To do: Where in the listing does the string "blue" appear? Copy every line that holds it.

Data supplied:
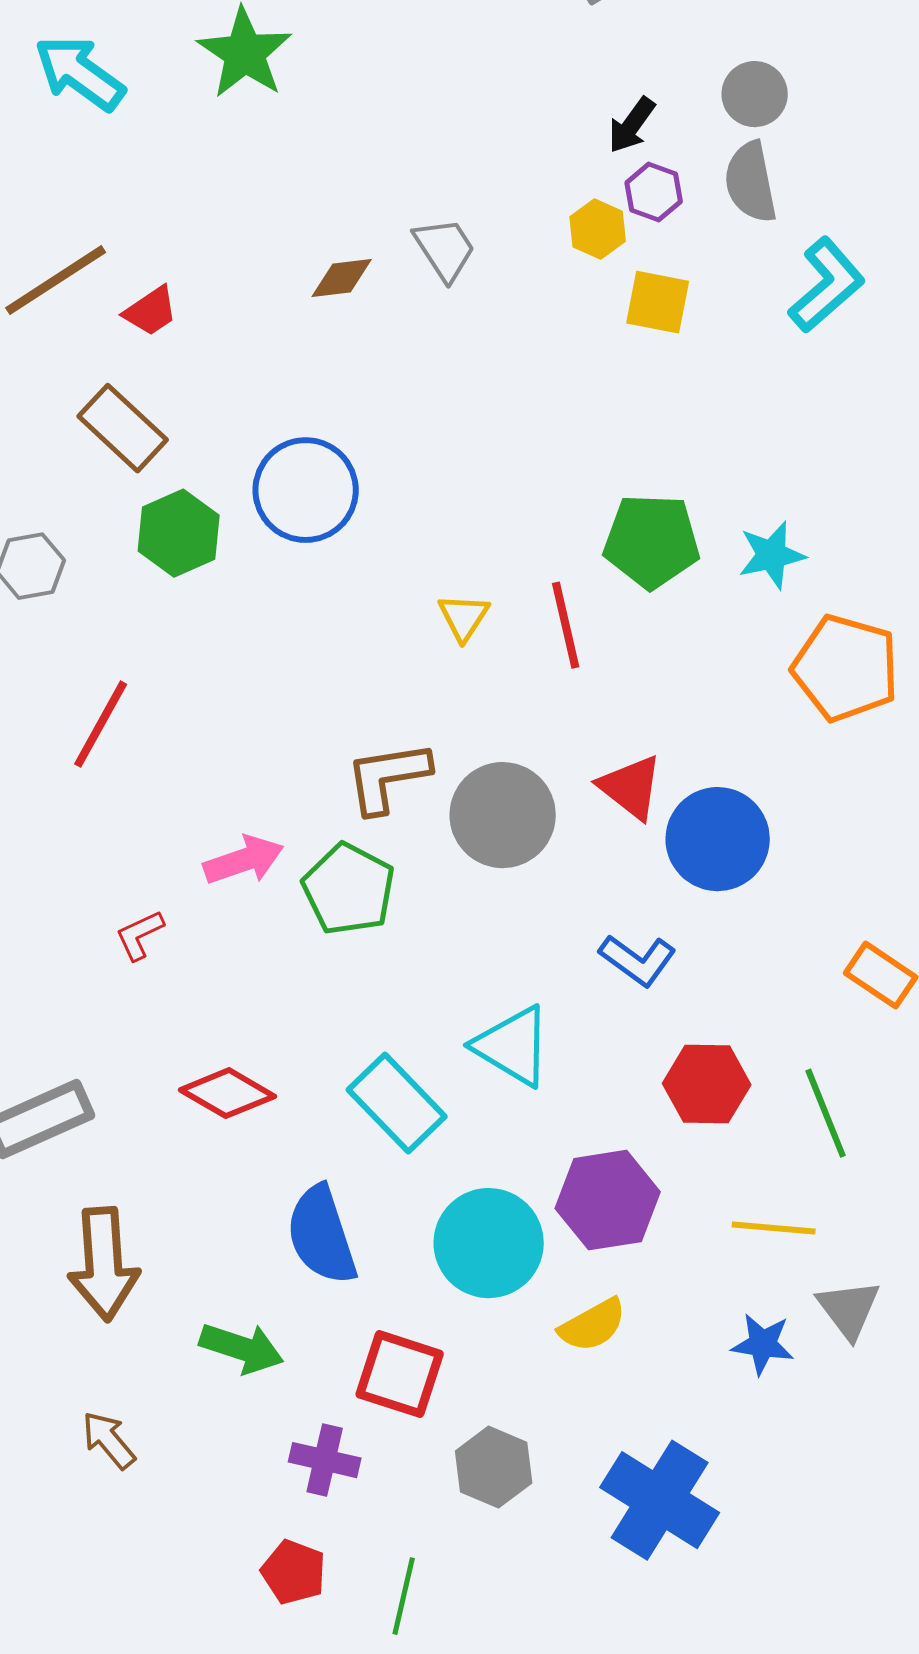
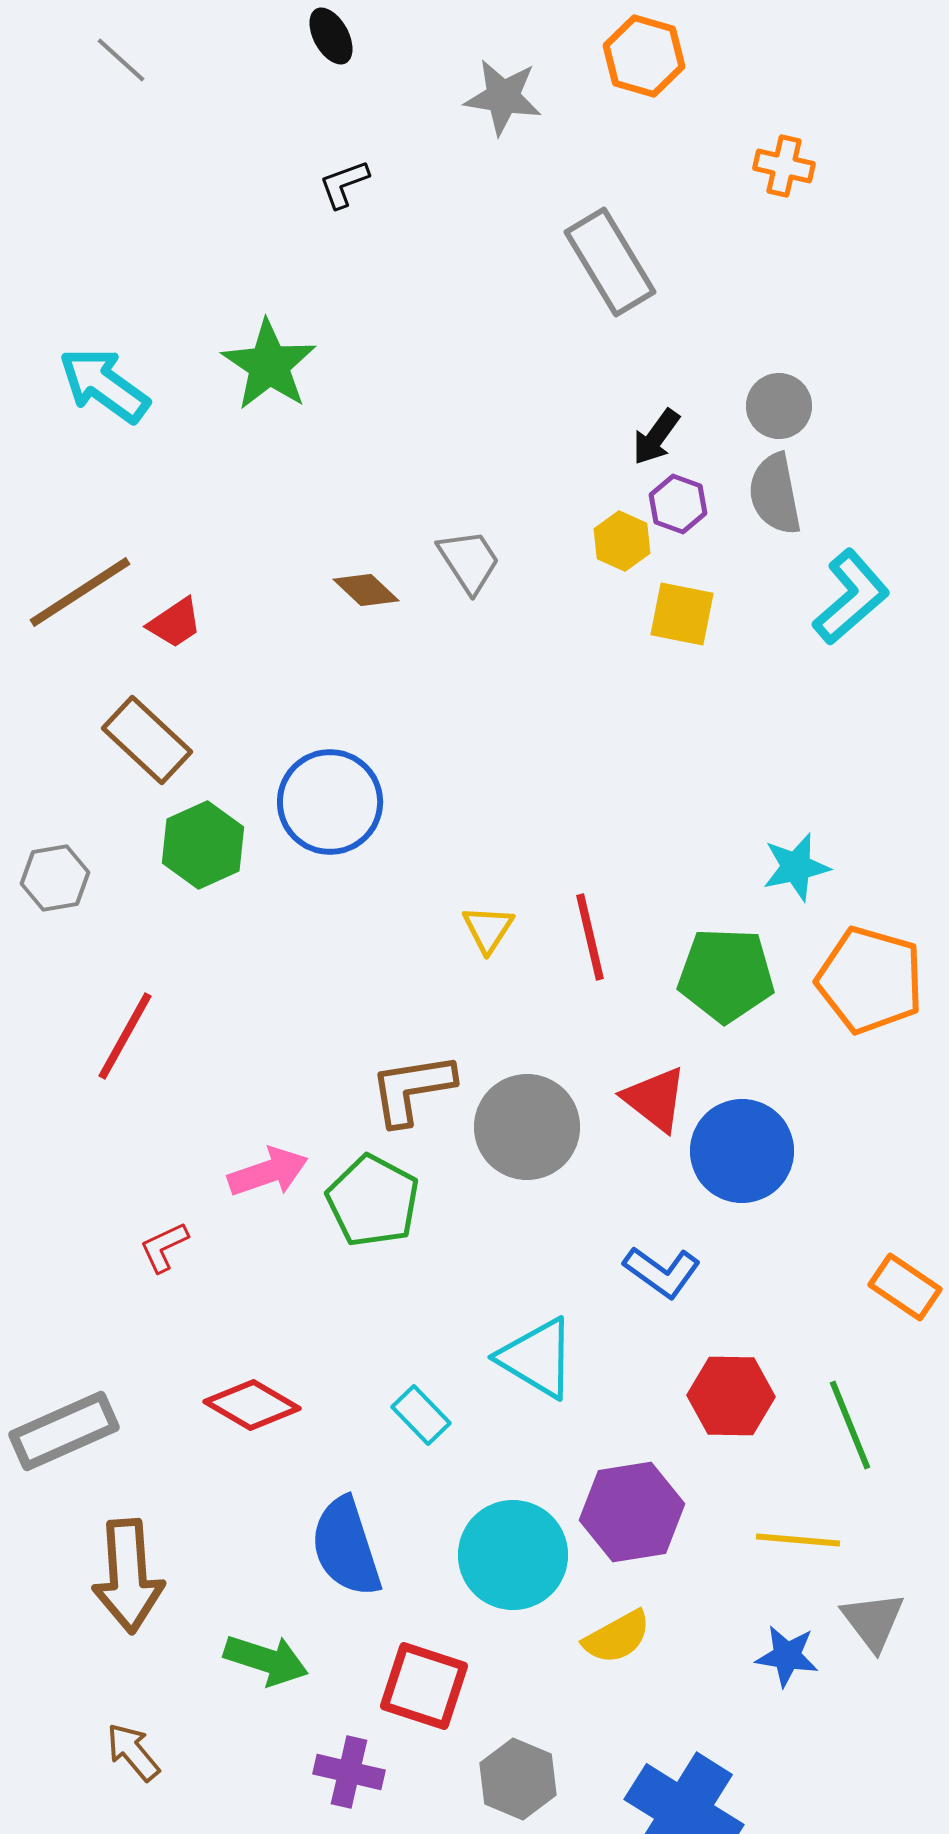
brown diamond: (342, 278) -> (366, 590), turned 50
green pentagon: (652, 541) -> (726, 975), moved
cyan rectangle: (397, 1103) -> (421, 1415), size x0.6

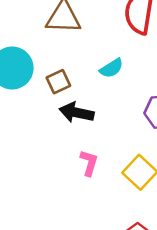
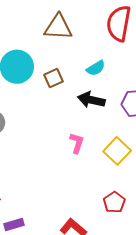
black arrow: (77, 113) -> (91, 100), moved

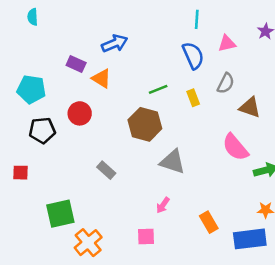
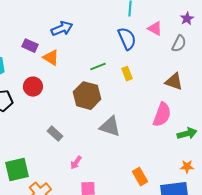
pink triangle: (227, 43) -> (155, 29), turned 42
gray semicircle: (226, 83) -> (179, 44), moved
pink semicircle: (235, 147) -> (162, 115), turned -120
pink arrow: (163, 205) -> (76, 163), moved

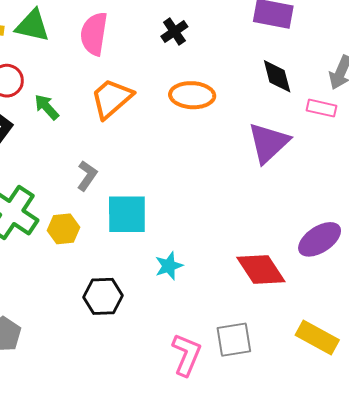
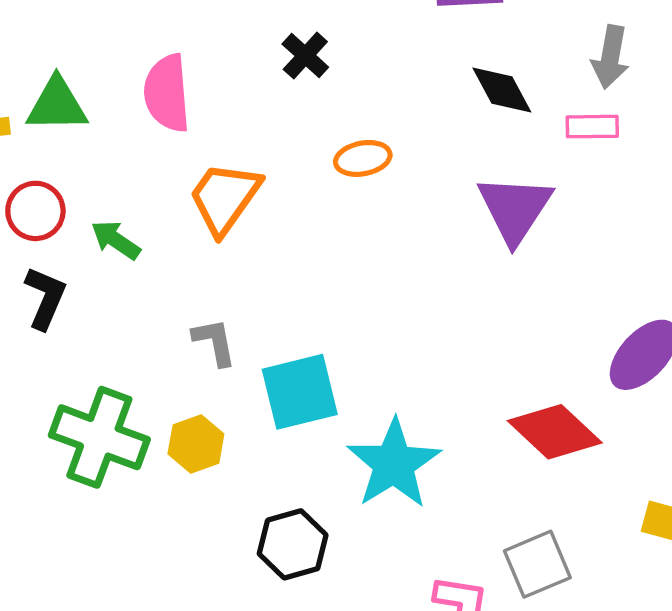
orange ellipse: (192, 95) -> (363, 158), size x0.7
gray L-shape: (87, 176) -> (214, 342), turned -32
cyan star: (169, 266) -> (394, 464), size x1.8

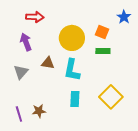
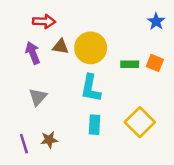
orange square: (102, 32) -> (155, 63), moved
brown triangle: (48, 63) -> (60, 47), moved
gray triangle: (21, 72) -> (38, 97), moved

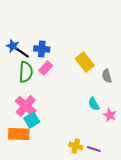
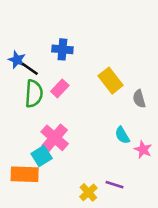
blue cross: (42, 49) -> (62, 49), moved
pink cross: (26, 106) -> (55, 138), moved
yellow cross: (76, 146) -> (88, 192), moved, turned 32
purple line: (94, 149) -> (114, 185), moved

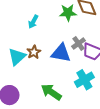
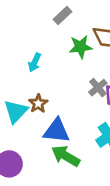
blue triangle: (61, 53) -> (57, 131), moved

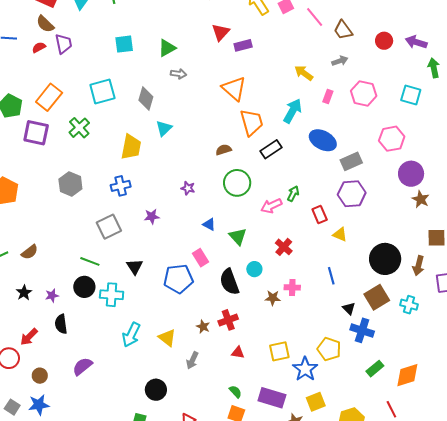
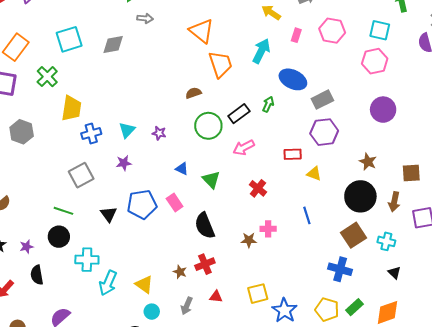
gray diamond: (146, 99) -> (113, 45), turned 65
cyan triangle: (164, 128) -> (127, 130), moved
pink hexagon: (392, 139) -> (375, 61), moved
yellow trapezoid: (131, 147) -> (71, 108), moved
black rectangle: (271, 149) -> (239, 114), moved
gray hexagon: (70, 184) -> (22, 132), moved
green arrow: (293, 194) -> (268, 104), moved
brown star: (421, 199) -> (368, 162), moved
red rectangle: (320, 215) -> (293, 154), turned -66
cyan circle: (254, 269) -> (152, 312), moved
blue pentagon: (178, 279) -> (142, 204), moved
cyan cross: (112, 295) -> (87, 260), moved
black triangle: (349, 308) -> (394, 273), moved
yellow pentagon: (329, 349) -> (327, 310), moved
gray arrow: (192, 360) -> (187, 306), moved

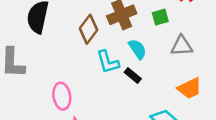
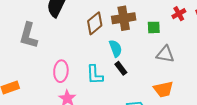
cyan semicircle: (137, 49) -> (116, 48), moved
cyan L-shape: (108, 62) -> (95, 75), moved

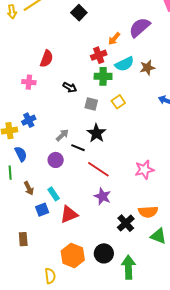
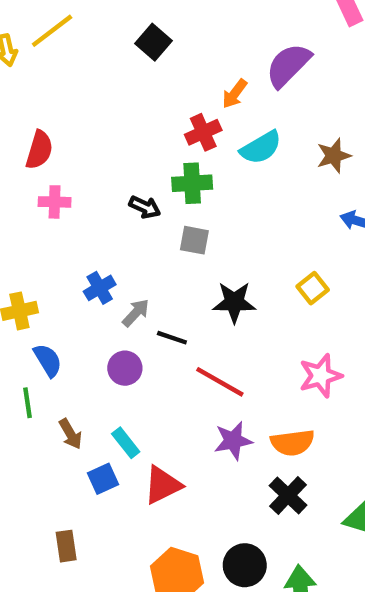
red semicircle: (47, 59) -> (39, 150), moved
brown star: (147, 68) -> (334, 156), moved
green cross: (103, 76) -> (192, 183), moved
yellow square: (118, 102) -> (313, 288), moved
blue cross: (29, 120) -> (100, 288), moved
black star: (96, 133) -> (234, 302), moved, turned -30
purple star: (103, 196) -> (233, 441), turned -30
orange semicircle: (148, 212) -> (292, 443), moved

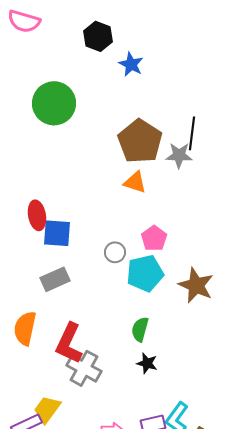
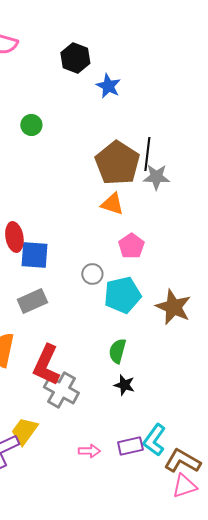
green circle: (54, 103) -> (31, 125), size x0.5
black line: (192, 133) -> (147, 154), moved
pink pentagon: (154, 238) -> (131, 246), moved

Answer section:
blue cross: (42, 49) -> (62, 49), moved
blue triangle: (61, 53) -> (57, 131), moved
blue pentagon: (178, 279) -> (142, 204), moved
blue cross: (29, 120) -> (100, 288), moved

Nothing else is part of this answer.